◆ WHAT IS NEEDED
Write every line below out again, exactly as given, but leave out the pictures.

(DATASET EXCERPTS begins)

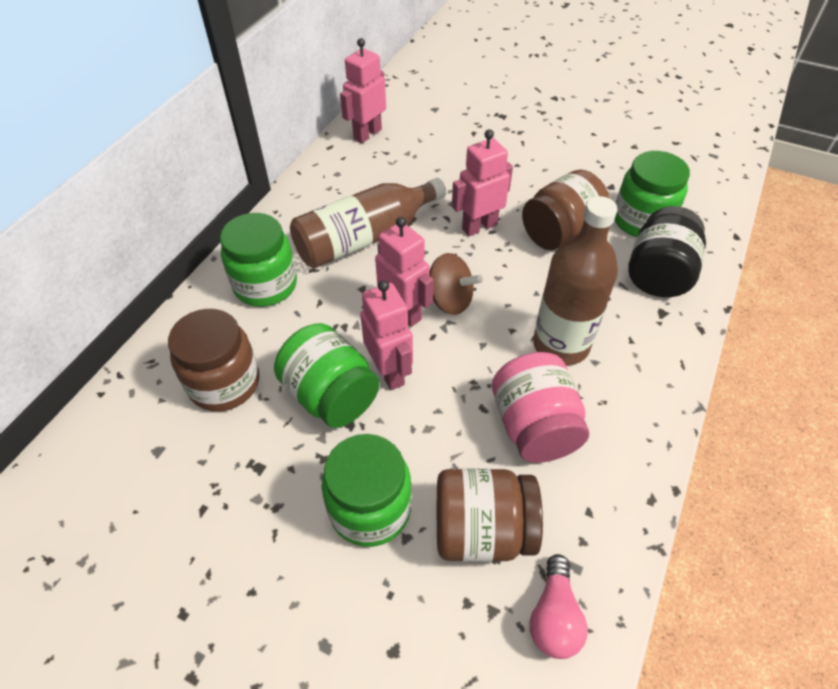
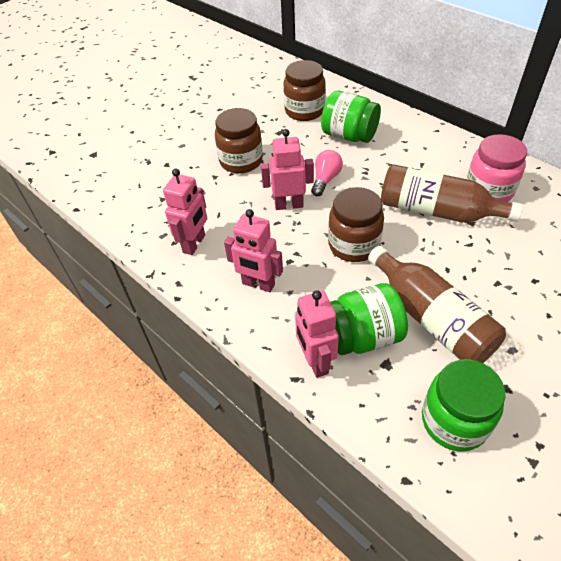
black jar: 1 -> 0
brown spinning top: 1 -> 0
green jar: 4 -> 3

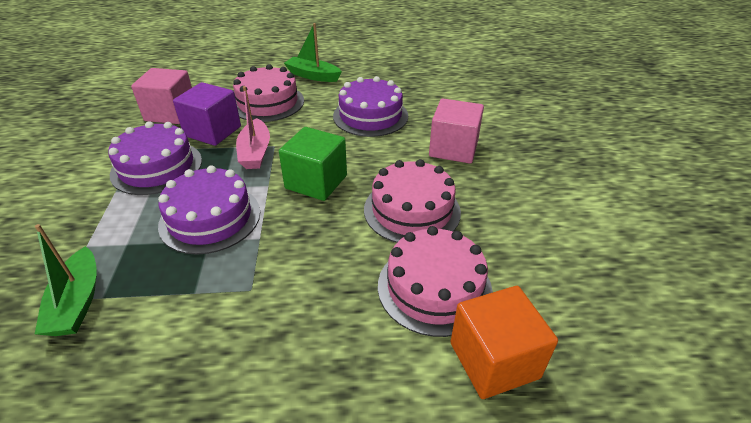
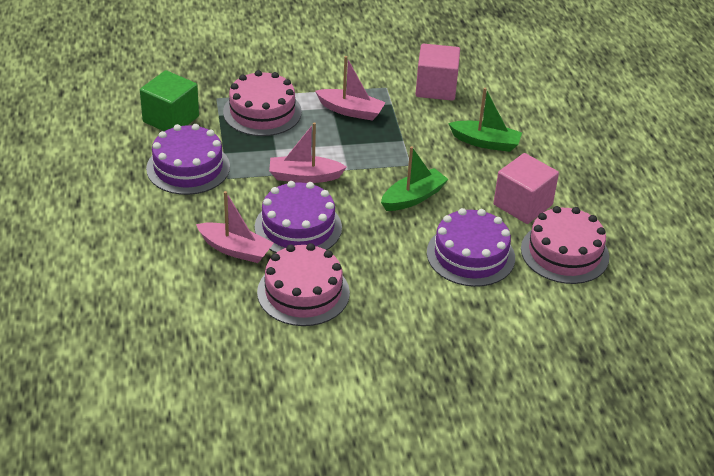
orange cube: 1 -> 0
pink boat: 1 -> 3
purple cube: 1 -> 0

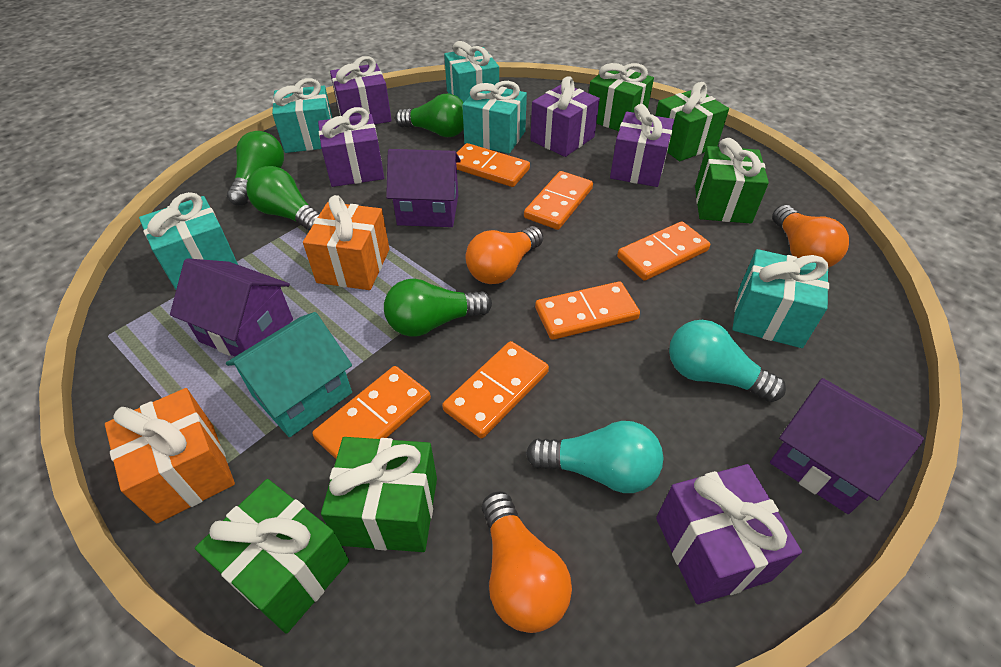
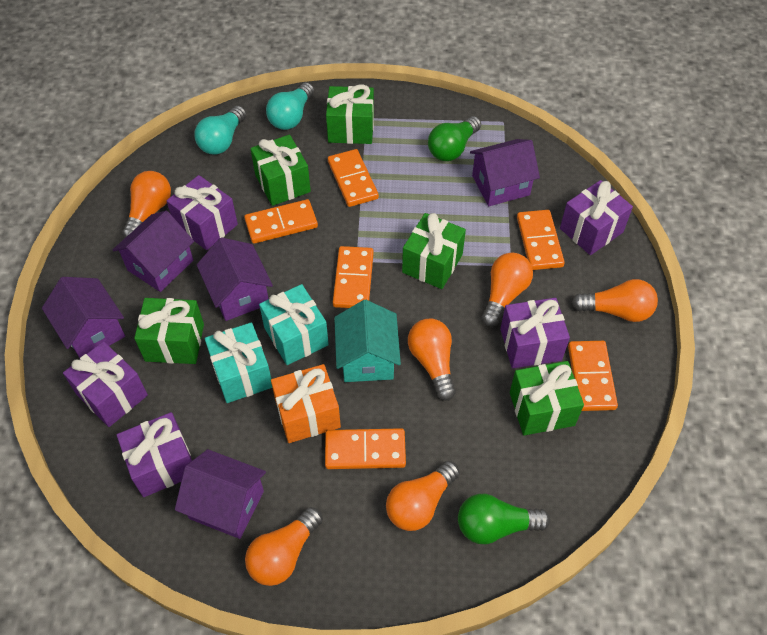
green light bulb: 4 -> 2
orange gift: 2 -> 1
orange light bulb: 3 -> 6
purple house: 3 -> 5
turquoise gift: 5 -> 2

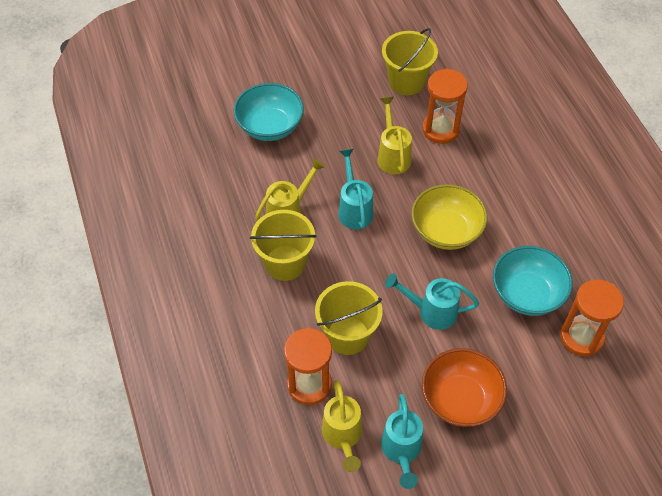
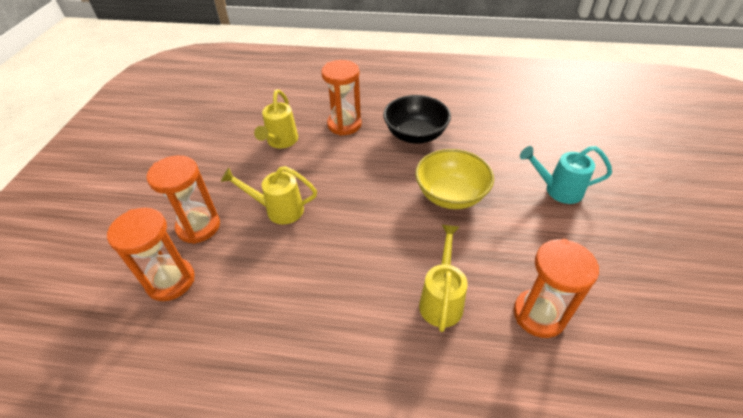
black bowl: 0 -> 1
orange bowl: 1 -> 0
orange hourglass: 3 -> 4
turquoise bowl: 2 -> 0
turquoise watering can: 3 -> 1
yellow bucket: 3 -> 0

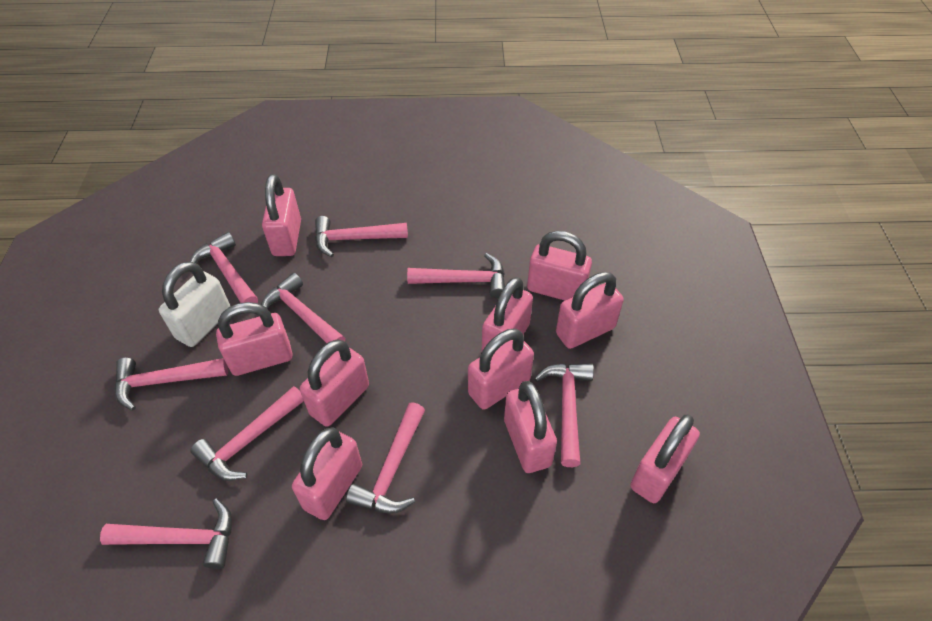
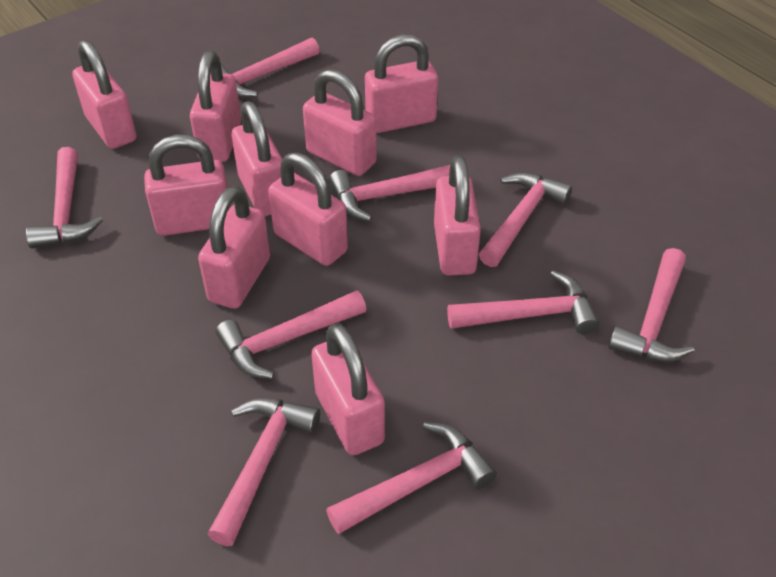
white padlock: 1 -> 0

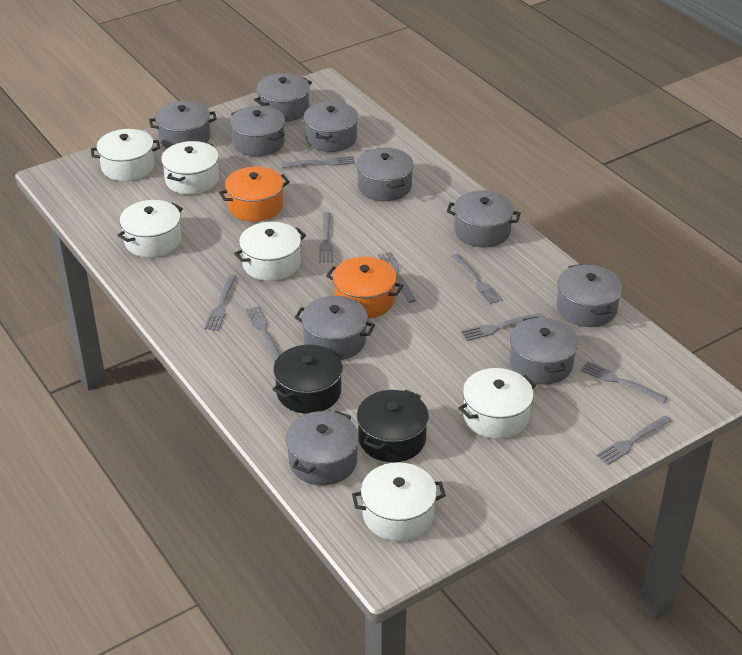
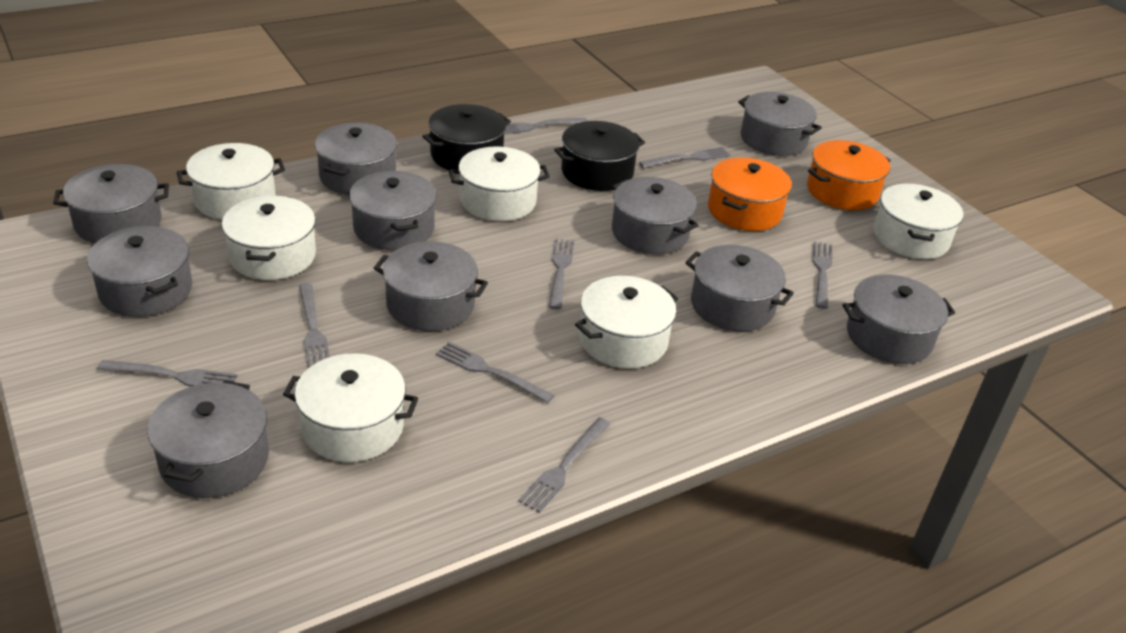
grey fork: 9 -> 8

(DATASET EXCERPTS ends)

◆ ANSWER SECTION
black jar: 1 -> 0
brown spinning top: 1 -> 0
green jar: 4 -> 3

orange cube: 1 -> 0
pink boat: 1 -> 3
purple cube: 1 -> 0

green light bulb: 4 -> 2
orange gift: 2 -> 1
orange light bulb: 3 -> 6
purple house: 3 -> 5
turquoise gift: 5 -> 2

black bowl: 0 -> 1
orange bowl: 1 -> 0
orange hourglass: 3 -> 4
turquoise bowl: 2 -> 0
turquoise watering can: 3 -> 1
yellow bucket: 3 -> 0

white padlock: 1 -> 0

grey fork: 9 -> 8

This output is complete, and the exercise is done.